INPUT DATA
*** Block opens ***
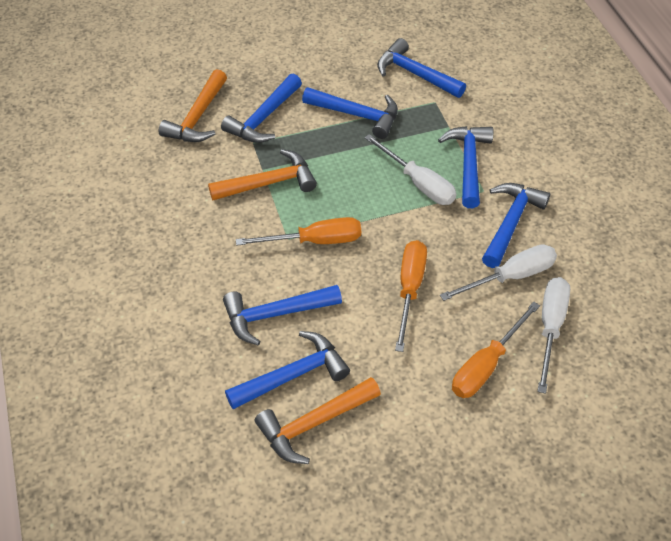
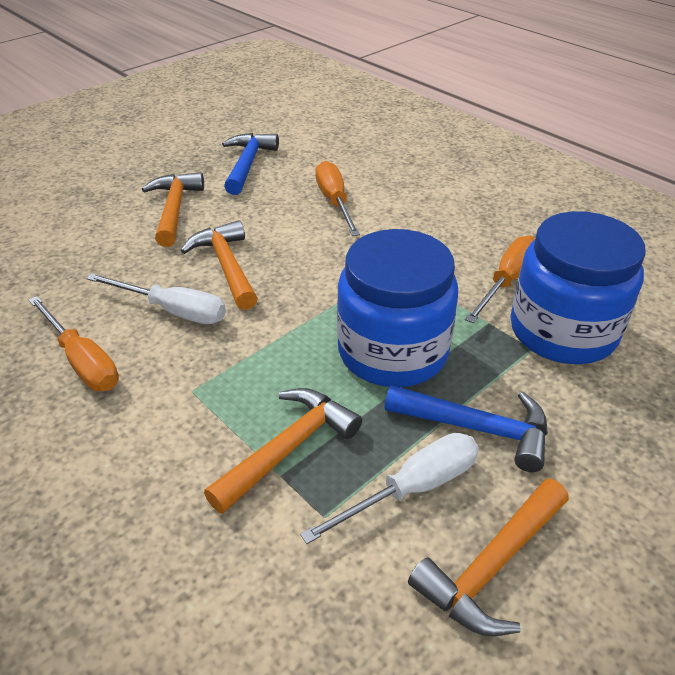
blue hammer: 7 -> 2
blue jar: 0 -> 2
orange hammer: 3 -> 4
white screwdriver: 3 -> 2

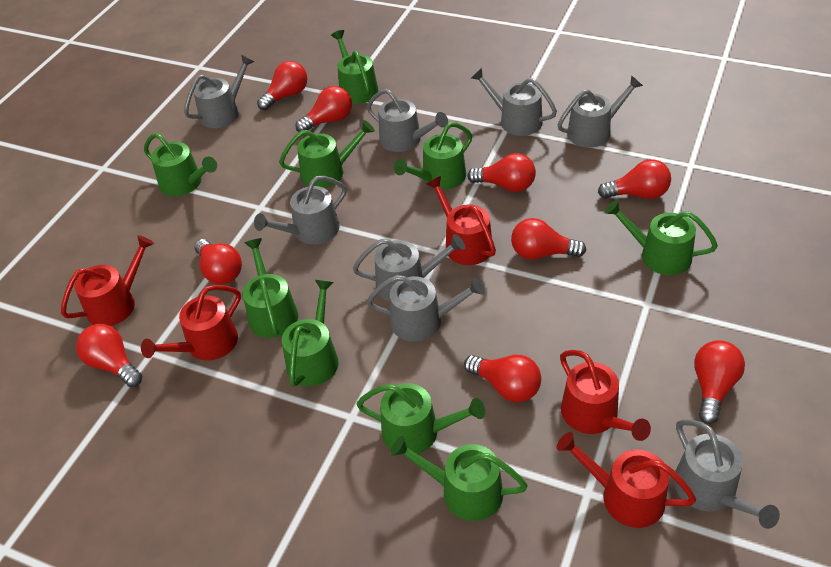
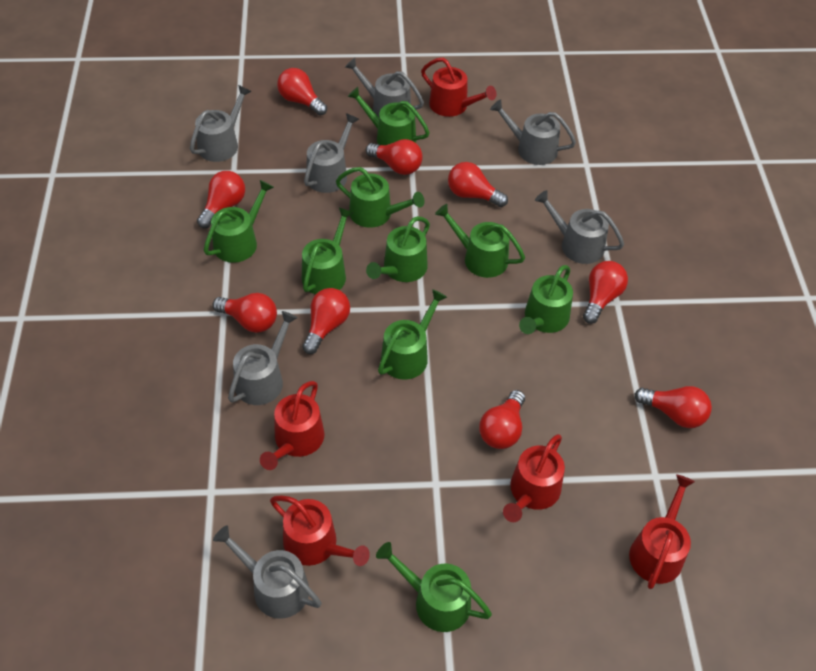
grey watering can: 8 -> 7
*** Block closes ***
The records above should be copied word for word, with the pictures left out.

RESPONSE AREA
blue hammer: 7 -> 2
blue jar: 0 -> 2
orange hammer: 3 -> 4
white screwdriver: 3 -> 2

grey watering can: 8 -> 7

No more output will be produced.